* TASK INSTRUCTIONS:
Which lines come from the start of the records through the line that holds "V3: 6V (plus"? Write them out word for word.

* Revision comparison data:
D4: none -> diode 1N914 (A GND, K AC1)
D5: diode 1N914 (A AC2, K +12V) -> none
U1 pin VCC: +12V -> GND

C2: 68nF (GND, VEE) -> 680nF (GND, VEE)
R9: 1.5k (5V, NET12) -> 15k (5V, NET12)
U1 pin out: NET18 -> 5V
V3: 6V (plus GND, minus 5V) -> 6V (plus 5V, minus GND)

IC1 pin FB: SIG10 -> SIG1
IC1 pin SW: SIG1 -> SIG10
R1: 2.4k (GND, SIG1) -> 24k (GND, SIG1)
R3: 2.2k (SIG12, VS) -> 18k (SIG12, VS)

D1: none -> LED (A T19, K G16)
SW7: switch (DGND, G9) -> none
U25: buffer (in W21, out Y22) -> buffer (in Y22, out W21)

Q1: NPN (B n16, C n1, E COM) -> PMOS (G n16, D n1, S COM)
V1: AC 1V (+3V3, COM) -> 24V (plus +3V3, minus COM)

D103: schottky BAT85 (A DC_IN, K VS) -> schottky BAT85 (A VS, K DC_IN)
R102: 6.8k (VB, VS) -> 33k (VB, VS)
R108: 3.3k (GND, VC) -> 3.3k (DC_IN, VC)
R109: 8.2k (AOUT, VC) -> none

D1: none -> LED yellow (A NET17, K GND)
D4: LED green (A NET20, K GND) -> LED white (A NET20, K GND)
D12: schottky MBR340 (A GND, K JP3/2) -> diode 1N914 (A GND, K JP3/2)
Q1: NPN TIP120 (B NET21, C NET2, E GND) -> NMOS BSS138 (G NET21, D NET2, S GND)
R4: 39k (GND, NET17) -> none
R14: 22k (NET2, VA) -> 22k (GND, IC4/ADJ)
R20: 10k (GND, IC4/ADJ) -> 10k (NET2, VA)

* EXERCISE RESULT:
D4: none -> diode 1N914 (A GND, K AC1)
D5: diode 1N914 (A AC2, K +12V) -> none
U1 pin VCC: +12V -> GND

C2: 68nF (GND, VEE) -> 680nF (GND, VEE)
R9: 1.5k (5V, NET12) -> 15k (5V, NET12)
U1 pin out: NET18 -> 5V
V3: 6V (plus GND, minus 5V) -> 6V (plus 5V, minus GND)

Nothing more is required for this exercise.